- _Materials provided_
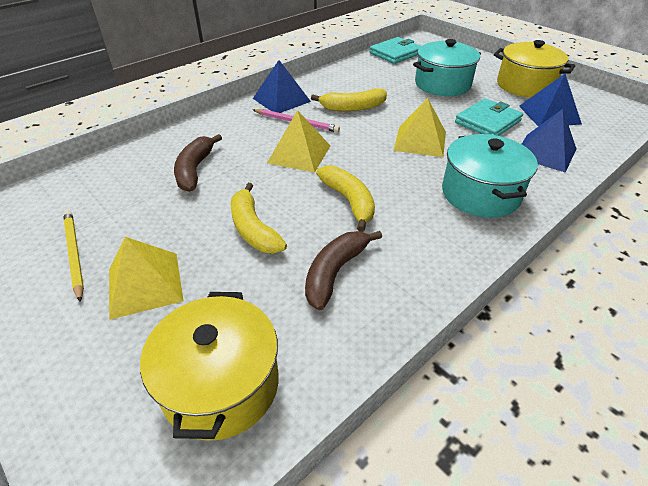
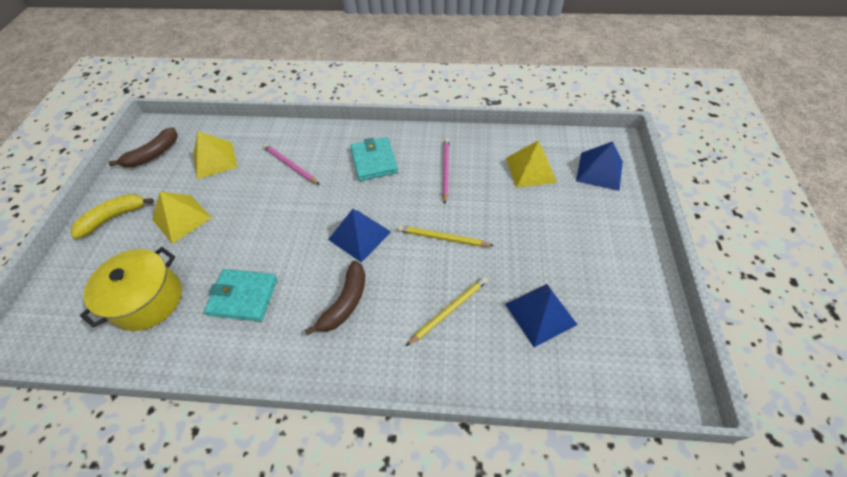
pink pencil: 1 -> 2
turquoise pot: 2 -> 0
yellow banana: 3 -> 1
yellow pencil: 1 -> 2
yellow pot: 2 -> 1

- _Task prompt_
Every line of the data above should be returned exactly, with the pictures removed.

- _Output for this exercise_
pink pencil: 1 -> 2
turquoise pot: 2 -> 0
yellow banana: 3 -> 1
yellow pencil: 1 -> 2
yellow pot: 2 -> 1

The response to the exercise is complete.